### To do:
The line containing "green mushroom: [129,74,179,124]" marks where to begin; quote it and every line after it through the end of the data, exactly as written.
*** Block opens ***
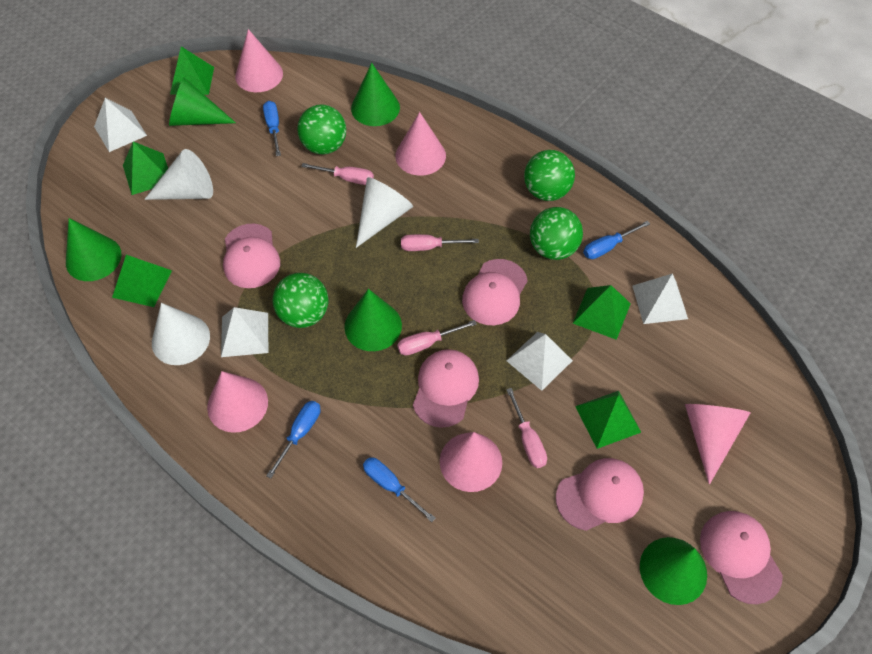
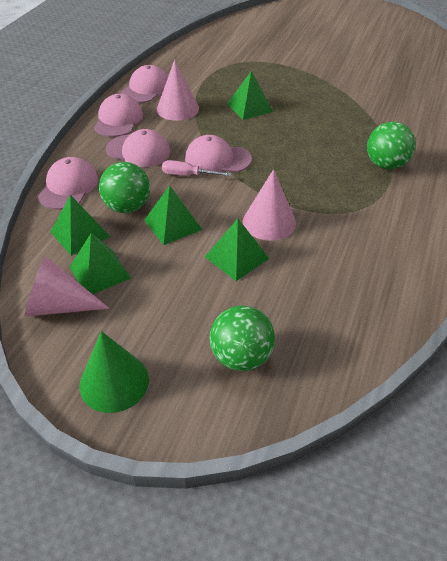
blue screwdriver: [263,101,281,156] [266,401,320,478] [363,457,436,522] [583,221,650,259] = 4 -> none = 0
green ball: [272,273,328,328] [297,104,346,155] [524,150,575,201] [530,207,583,260] = 4 -> [99,162,150,213] [210,306,275,371] [367,122,416,170] = 3
green cone: [66,218,122,281] [169,77,236,126] [344,289,402,351] [351,63,400,126] [640,537,707,605] = 5 -> [79,331,149,413] = 1
pink cone: [207,371,268,433] [235,29,283,92] [395,112,446,176] [440,432,502,492] [685,404,751,485] = 5 -> [24,256,109,317] [157,60,199,121] [243,169,296,241] = 3
pink screwdriver: [301,163,374,185] [397,320,477,356] [401,234,479,251] [506,388,547,468] = 4 -> [162,160,232,176] = 1
white cone: [144,149,213,200] [152,303,210,365] [356,177,413,248] = 3 -> none = 0
white pyramid: [94,98,147,152] [221,307,268,357] [506,332,573,391] [632,273,688,324] = 4 -> none = 0

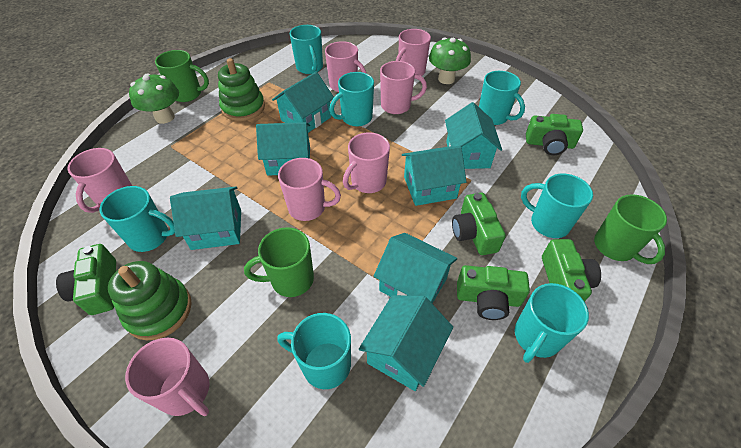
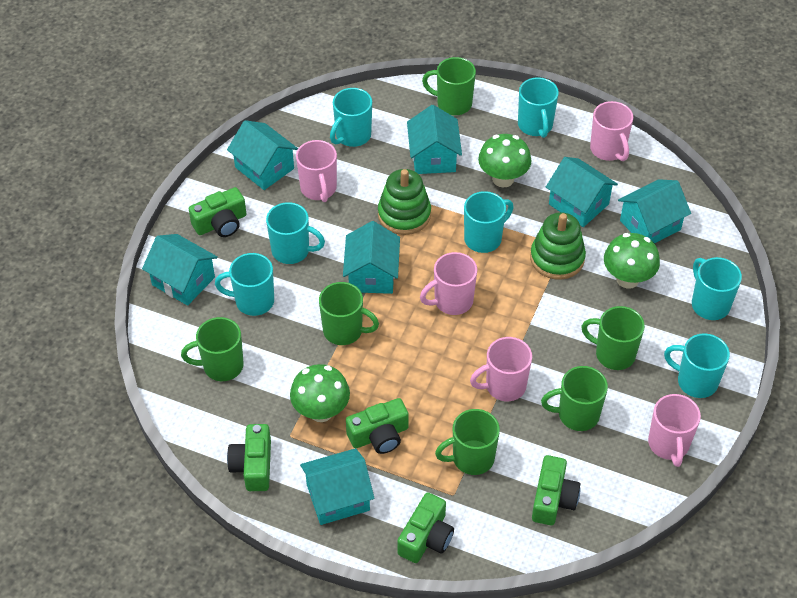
green mug: [155,50,209,102] [244,227,314,297] [594,194,667,264] = 3 -> [181,317,244,381] [319,282,379,345] [422,57,476,115] [435,409,500,475] [541,366,608,431] [581,306,645,370] = 6
green mushroom: [129,74,179,124] [429,37,471,84] = 2 -> [290,364,350,422] [478,134,532,188] [604,233,660,289] = 3
pink mug: [68,148,132,213] [125,338,210,416] [278,158,341,221] [325,41,366,92] [343,132,390,193] [380,61,427,114] [396,29,431,76] = 7 -> [296,140,337,202] [420,252,477,315] [470,337,532,401] [590,101,633,161] [648,394,701,467] = 5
*** Block closes ***
### Output for this exercise:
green mushroom: [129,74,179,124] [429,37,471,84] = 2 -> [290,364,350,422] [478,134,532,188] [604,233,660,289] = 3
pink mug: [68,148,132,213] [125,338,210,416] [278,158,341,221] [325,41,366,92] [343,132,390,193] [380,61,427,114] [396,29,431,76] = 7 -> [296,140,337,202] [420,252,477,315] [470,337,532,401] [590,101,633,161] [648,394,701,467] = 5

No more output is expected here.